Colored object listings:
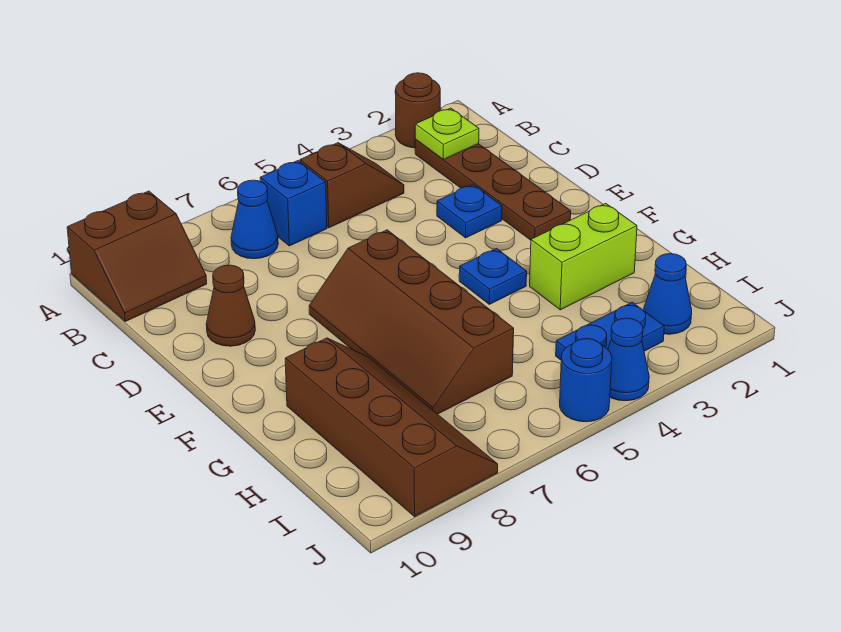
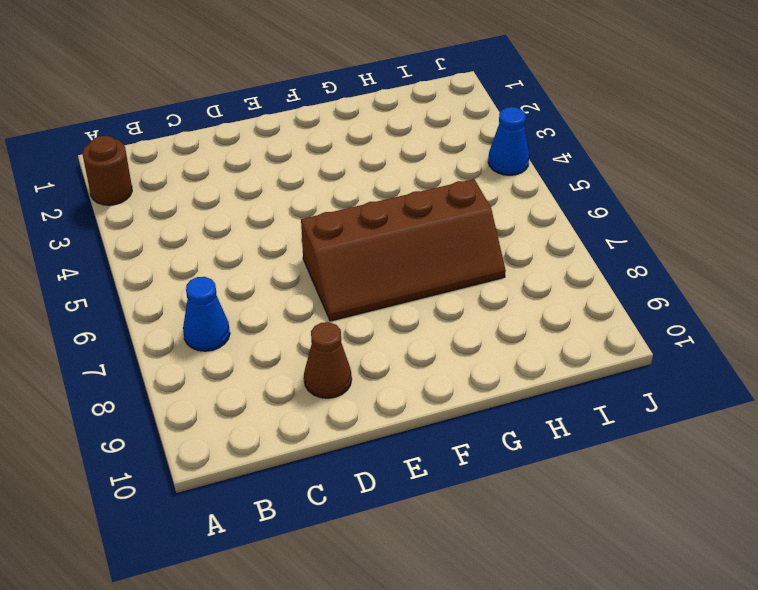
none -> brown 2x2 slope [67,191,207,321]
none -> brown 1x4 plate [415,140,571,240]
none -> brown 1x2 slope [300,143,404,228]

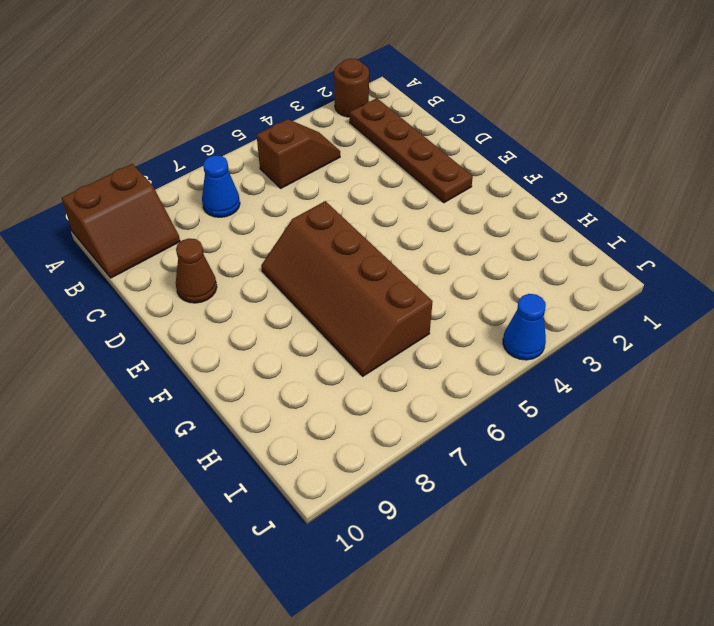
none -> blue 1x1 brick [260,161,327,246]
none -> blue 1x1 plate [437,184,502,238]
none -> blue 1x1 plate [459,248,527,304]

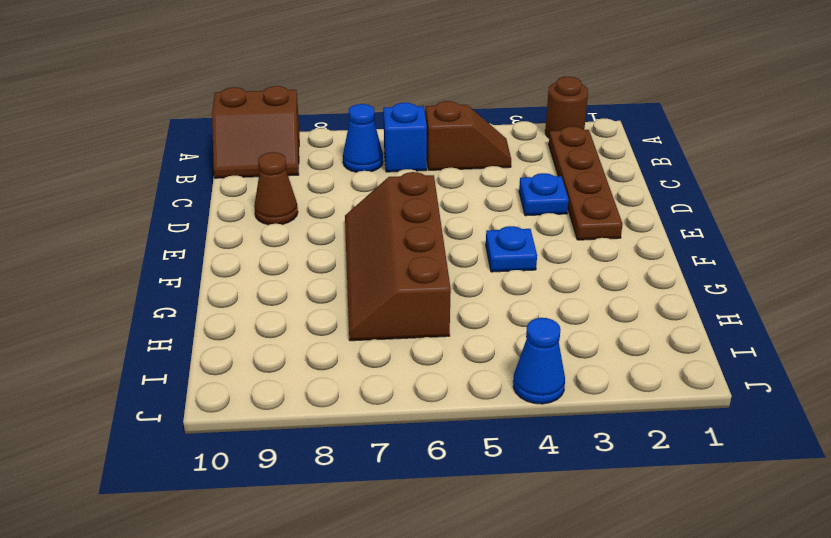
none -> lime 1x2 brick [530,203,637,310]
none -> brown 2x4 slope [285,338,498,517]
none -> blue 1x1 cone [644,254,692,334]

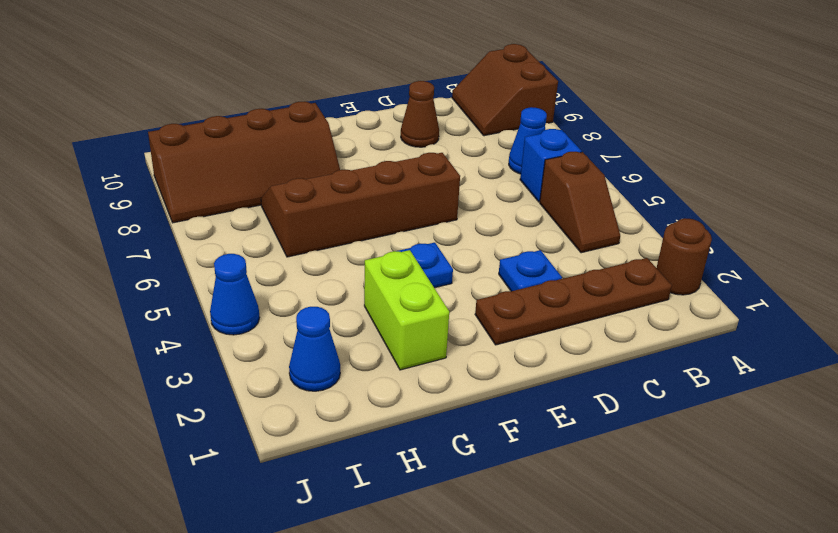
none -> blue 1x2 plate [556,302,664,360]
none -> blue 1x1 round brick [560,339,612,422]
none -> lime 1x1 plate [415,108,479,159]

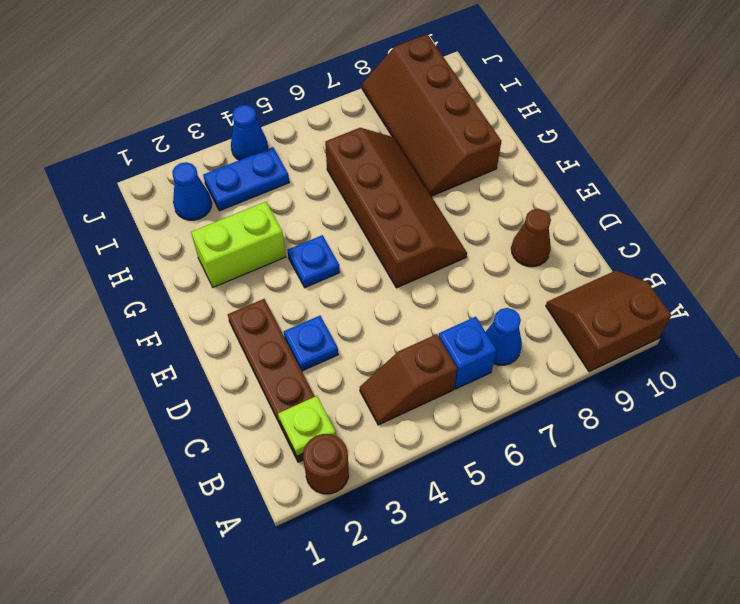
none -> blue 1x1 round brick [560,339,612,422]

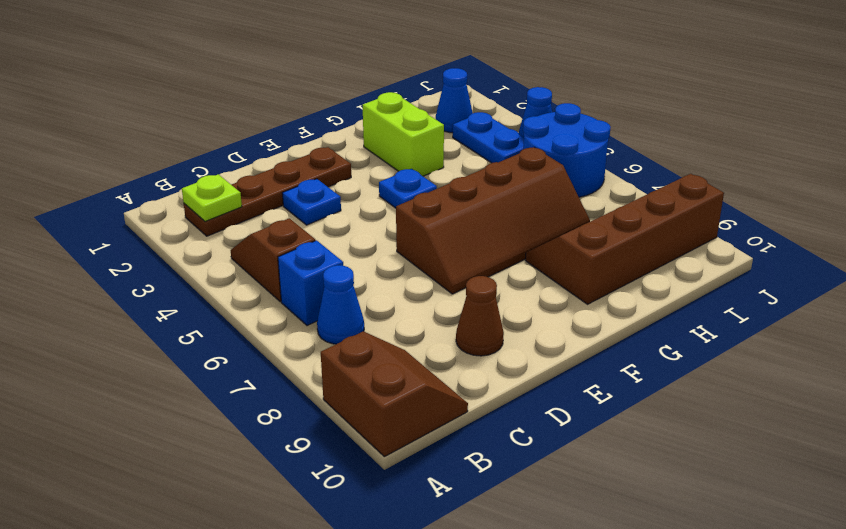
blue 2x2 round brick [523,103,610,197] -> blue 1x1 round brick [560,339,612,422]
none -> brown 1x1 round brick [395,73,440,148]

*Requirement*.
Wherever a line in the entries holds "plate", copy that line.

*Response to this task*.
none -> brown 1x4 plate [415,140,571,240]
none -> blue 1x1 plate [437,184,502,238]
none -> blue 1x1 plate [459,248,527,304]
none -> blue 1x2 plate [556,302,664,360]
none -> lime 1x1 plate [415,108,479,159]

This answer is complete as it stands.